• **WHAT IS BEING ASKED**
Look below for the lines from the one with "red triangle: (35, 29) -> (33, 22), size x1.6" to the one with "blue triangle: (35, 80) -> (31, 86), moved", and copy exactly those lines, both ends included.

• **PROVIDED RECORDS**
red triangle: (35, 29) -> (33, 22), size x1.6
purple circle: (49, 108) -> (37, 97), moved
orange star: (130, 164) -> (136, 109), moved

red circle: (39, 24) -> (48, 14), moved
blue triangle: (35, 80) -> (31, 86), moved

==

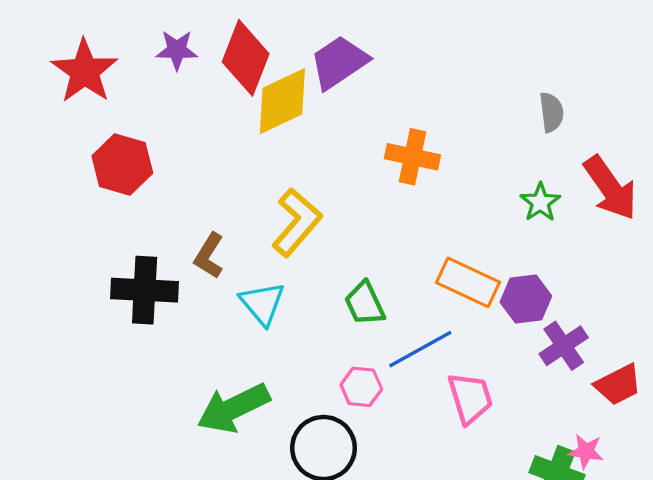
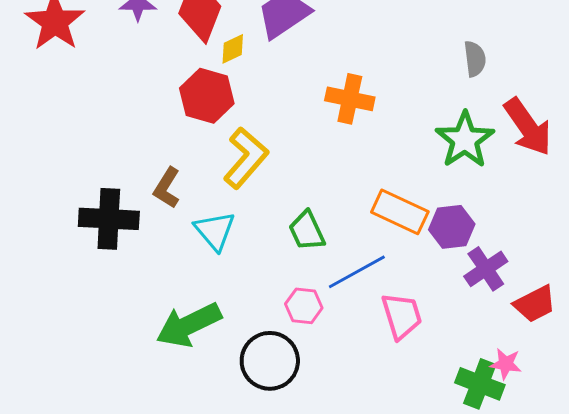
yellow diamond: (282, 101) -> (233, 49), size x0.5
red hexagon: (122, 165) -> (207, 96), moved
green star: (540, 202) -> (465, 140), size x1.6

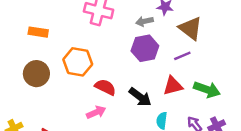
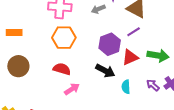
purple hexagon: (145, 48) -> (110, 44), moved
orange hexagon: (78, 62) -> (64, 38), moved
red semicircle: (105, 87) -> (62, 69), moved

• **WRITTEN RESPONSE**
red triangle: (35, 29) -> (33, 22), size x1.6
purple circle: (49, 108) -> (37, 97), moved
orange star: (130, 164) -> (136, 109), moved

red circle: (39, 24) -> (48, 14), moved
blue triangle: (35, 80) -> (31, 86), moved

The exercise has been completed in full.